WORK INSTRUCTION>
Exactly as they stand, set down all of the records again.

EXERCISE MATERIALS>
=== Section Start ===
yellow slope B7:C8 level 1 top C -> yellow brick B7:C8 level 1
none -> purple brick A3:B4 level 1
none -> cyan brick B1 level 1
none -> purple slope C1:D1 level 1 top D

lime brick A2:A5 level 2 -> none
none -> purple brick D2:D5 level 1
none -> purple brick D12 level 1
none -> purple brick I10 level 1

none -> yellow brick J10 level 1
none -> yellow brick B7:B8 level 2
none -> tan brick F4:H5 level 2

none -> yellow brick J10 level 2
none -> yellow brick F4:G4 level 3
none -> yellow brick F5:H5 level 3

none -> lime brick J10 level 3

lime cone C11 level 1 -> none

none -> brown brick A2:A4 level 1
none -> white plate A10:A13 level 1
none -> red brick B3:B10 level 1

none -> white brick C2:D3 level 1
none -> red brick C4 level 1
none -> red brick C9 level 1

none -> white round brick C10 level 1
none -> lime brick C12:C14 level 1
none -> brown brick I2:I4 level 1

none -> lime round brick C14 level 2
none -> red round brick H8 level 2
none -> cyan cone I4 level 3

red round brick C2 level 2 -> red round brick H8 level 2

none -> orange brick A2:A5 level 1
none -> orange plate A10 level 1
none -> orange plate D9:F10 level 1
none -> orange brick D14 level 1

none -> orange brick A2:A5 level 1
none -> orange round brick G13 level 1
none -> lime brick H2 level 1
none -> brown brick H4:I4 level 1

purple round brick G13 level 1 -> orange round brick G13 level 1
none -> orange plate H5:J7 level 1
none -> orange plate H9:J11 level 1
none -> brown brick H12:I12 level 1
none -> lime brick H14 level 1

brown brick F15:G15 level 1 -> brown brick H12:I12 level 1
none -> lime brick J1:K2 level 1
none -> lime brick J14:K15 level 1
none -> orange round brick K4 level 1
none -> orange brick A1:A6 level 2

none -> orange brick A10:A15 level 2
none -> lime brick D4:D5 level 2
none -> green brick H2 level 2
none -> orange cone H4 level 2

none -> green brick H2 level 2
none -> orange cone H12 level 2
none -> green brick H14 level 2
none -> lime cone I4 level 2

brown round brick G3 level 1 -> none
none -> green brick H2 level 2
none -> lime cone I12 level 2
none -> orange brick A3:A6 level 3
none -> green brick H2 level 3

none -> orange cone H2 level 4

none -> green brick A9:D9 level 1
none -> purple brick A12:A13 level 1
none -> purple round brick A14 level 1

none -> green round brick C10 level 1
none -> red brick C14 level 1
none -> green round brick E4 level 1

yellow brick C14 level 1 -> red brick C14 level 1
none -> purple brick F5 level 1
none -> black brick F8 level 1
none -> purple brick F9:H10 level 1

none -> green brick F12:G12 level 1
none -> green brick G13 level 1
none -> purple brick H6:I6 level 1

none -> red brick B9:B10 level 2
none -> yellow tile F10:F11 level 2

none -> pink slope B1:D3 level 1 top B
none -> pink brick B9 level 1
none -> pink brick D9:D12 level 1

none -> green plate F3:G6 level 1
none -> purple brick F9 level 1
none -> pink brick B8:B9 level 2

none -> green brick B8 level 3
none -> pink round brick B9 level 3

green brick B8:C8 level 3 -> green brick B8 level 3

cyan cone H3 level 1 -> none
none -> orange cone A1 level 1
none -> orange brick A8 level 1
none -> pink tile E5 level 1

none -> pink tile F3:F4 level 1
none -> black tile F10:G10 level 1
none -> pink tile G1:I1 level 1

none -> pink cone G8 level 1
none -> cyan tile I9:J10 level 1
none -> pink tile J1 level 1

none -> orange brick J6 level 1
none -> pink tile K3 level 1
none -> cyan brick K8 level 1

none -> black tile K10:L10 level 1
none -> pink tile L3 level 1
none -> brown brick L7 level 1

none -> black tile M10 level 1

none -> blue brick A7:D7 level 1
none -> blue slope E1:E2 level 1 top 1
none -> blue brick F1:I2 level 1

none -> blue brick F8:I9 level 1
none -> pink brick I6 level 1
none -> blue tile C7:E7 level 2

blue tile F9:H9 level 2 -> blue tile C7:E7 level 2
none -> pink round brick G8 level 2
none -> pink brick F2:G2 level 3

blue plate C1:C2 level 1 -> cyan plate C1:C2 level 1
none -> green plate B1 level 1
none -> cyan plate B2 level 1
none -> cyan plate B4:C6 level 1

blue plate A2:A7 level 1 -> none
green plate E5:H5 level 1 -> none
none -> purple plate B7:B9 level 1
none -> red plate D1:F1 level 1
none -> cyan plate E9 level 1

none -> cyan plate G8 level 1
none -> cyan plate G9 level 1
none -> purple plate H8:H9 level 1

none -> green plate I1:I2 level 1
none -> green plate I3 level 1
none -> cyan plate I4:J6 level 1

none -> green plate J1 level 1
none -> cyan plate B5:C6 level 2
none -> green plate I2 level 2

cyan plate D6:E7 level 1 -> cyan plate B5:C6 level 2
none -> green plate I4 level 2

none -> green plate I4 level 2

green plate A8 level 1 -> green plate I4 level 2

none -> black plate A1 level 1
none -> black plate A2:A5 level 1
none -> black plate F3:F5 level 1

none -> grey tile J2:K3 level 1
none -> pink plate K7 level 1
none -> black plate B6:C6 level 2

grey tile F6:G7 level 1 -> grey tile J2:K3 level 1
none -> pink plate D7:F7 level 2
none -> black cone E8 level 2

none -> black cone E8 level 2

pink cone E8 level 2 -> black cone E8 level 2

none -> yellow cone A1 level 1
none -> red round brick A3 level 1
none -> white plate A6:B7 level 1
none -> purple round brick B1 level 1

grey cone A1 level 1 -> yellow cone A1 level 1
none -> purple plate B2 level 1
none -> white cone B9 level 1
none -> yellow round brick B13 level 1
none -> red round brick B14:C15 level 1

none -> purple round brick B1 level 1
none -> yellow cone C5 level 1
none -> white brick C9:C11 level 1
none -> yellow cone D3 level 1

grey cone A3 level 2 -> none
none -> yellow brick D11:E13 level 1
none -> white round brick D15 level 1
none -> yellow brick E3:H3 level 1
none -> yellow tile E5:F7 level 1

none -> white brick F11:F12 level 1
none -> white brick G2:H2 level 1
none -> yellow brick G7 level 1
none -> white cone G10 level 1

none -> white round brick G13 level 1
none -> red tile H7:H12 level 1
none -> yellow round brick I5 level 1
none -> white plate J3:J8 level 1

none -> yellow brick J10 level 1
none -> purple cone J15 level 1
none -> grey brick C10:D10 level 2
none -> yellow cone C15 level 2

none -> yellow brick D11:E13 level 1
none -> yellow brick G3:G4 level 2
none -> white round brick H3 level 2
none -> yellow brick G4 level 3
=== Section End ===
TASK SOLUTION>
yellow slope B7:C8 level 1 top C -> yellow brick B7:C8 level 1
none -> purple brick A3:B4 level 1
none -> cyan brick B1 level 1
none -> purple slope C1:D1 level 1 top D

lime brick A2:A5 level 2 -> none
none -> purple brick D2:D5 level 1
none -> purple brick D12 level 1
none -> purple brick I10 level 1

none -> yellow brick J10 level 1
none -> yellow brick B7:B8 level 2
none -> tan brick F4:H5 level 2

none -> yellow brick J10 level 2
none -> yellow brick F4:G4 level 3
none -> yellow brick F5:H5 level 3

none -> lime brick J10 level 3

lime cone C11 level 1 -> none

none -> brown brick A2:A4 level 1
none -> white plate A10:A13 level 1
none -> red brick B3:B10 level 1

none -> white brick C2:D3 level 1
none -> red brick C4 level 1
none -> red brick C9 level 1

none -> white round brick C10 level 1
none -> lime brick C12:C14 level 1
none -> brown brick I2:I4 level 1

none -> lime round brick C14 level 2
none -> red round brick H8 level 2
none -> cyan cone I4 level 3

red round brick C2 level 2 -> red round brick H8 level 2

none -> orange brick A2:A5 level 1
none -> orange plate A10 level 1
none -> orange plate D9:F10 level 1
none -> orange brick D14 level 1

none -> orange brick A2:A5 level 1
none -> orange round brick G13 level 1
none -> lime brick H2 level 1
none -> brown brick H4:I4 level 1

purple round brick G13 level 1 -> orange round brick G13 level 1
none -> orange plate H5:J7 level 1
none -> orange plate H9:J11 level 1
none -> brown brick H12:I12 level 1
none -> lime brick H14 level 1

brown brick F15:G15 level 1 -> brown brick H12:I12 level 1
none -> lime brick J1:K2 level 1
none -> lime brick J14:K15 level 1
none -> orange round brick K4 level 1
none -> orange brick A1:A6 level 2

none -> orange brick A10:A15 level 2
none -> lime brick D4:D5 level 2
none -> green brick H2 level 2
none -> orange cone H4 level 2

none -> green brick H2 level 2
none -> orange cone H12 level 2
none -> green brick H14 level 2
none -> lime cone I4 level 2

brown round brick G3 level 1 -> none
none -> green brick H2 level 2
none -> lime cone I12 level 2
none -> orange brick A3:A6 level 3
none -> green brick H2 level 3

none -> orange cone H2 level 4

none -> green brick A9:D9 level 1
none -> purple brick A12:A13 level 1
none -> purple round brick A14 level 1

none -> green round brick C10 level 1
none -> red brick C14 level 1
none -> green round brick E4 level 1

yellow brick C14 level 1 -> red brick C14 level 1
none -> purple brick F5 level 1
none -> black brick F8 level 1
none -> purple brick F9:H10 level 1

none -> green brick F12:G12 level 1
none -> green brick G13 level 1
none -> purple brick H6:I6 level 1

none -> red brick B9:B10 level 2
none -> yellow tile F10:F11 level 2

none -> pink slope B1:D3 level 1 top B
none -> pink brick B9 level 1
none -> pink brick D9:D12 level 1

none -> green plate F3:G6 level 1
none -> purple brick F9 level 1
none -> pink brick B8:B9 level 2

none -> green brick B8 level 3
none -> pink round brick B9 level 3

green brick B8:C8 level 3 -> green brick B8 level 3

cyan cone H3 level 1 -> none
none -> orange cone A1 level 1
none -> orange brick A8 level 1
none -> pink tile E5 level 1

none -> pink tile F3:F4 level 1
none -> black tile F10:G10 level 1
none -> pink tile G1:I1 level 1

none -> pink cone G8 level 1
none -> cyan tile I9:J10 level 1
none -> pink tile J1 level 1

none -> orange brick J6 level 1
none -> pink tile K3 level 1
none -> cyan brick K8 level 1

none -> black tile K10:L10 level 1
none -> pink tile L3 level 1
none -> brown brick L7 level 1

none -> black tile M10 level 1

none -> blue brick A7:D7 level 1
none -> blue slope E1:E2 level 1 top 1
none -> blue brick F1:I2 level 1

none -> blue brick F8:I9 level 1
none -> pink brick I6 level 1
none -> blue tile C7:E7 level 2

blue tile F9:H9 level 2 -> blue tile C7:E7 level 2
none -> pink round brick G8 level 2
none -> pink brick F2:G2 level 3

blue plate C1:C2 level 1 -> cyan plate C1:C2 level 1
none -> green plate B1 level 1
none -> cyan plate B2 level 1
none -> cyan plate B4:C6 level 1

blue plate A2:A7 level 1 -> none
green plate E5:H5 level 1 -> none
none -> purple plate B7:B9 level 1
none -> red plate D1:F1 level 1
none -> cyan plate E9 level 1

none -> cyan plate G8 level 1
none -> cyan plate G9 level 1
none -> purple plate H8:H9 level 1

none -> green plate I1:I2 level 1
none -> green plate I3 level 1
none -> cyan plate I4:J6 level 1

none -> green plate J1 level 1
none -> cyan plate B5:C6 level 2
none -> green plate I2 level 2

cyan plate D6:E7 level 1 -> cyan plate B5:C6 level 2
none -> green plate I4 level 2

none -> green plate I4 level 2

green plate A8 level 1 -> green plate I4 level 2

none -> black plate A1 level 1
none -> black plate A2:A5 level 1
none -> black plate F3:F5 level 1

none -> grey tile J2:K3 level 1
none -> pink plate K7 level 1
none -> black plate B6:C6 level 2

grey tile F6:G7 level 1 -> grey tile J2:K3 level 1
none -> pink plate D7:F7 level 2
none -> black cone E8 level 2

none -> black cone E8 level 2

pink cone E8 level 2 -> black cone E8 level 2

none -> yellow cone A1 level 1
none -> red round brick A3 level 1
none -> white plate A6:B7 level 1
none -> purple round brick B1 level 1

grey cone A1 level 1 -> yellow cone A1 level 1
none -> purple plate B2 level 1
none -> white cone B9 level 1
none -> yellow round brick B13 level 1
none -> red round brick B14:C15 level 1

none -> purple round brick B1 level 1
none -> yellow cone C5 level 1
none -> white brick C9:C11 level 1
none -> yellow cone D3 level 1

grey cone A3 level 2 -> none
none -> yellow brick D11:E13 level 1
none -> white round brick D15 level 1
none -> yellow brick E3:H3 level 1
none -> yellow tile E5:F7 level 1

none -> white brick F11:F12 level 1
none -> white brick G2:H2 level 1
none -> yellow brick G7 level 1
none -> white cone G10 level 1

none -> white round brick G13 level 1
none -> red tile H7:H12 level 1
none -> yellow round brick I5 level 1
none -> white plate J3:J8 level 1

none -> yellow brick J10 level 1
none -> purple cone J15 level 1
none -> grey brick C10:D10 level 2
none -> yellow cone C15 level 2

none -> yellow brick D11:E13 level 1
none -> yellow brick G3:G4 level 2
none -> white round brick H3 level 2
none -> yellow brick G4 level 3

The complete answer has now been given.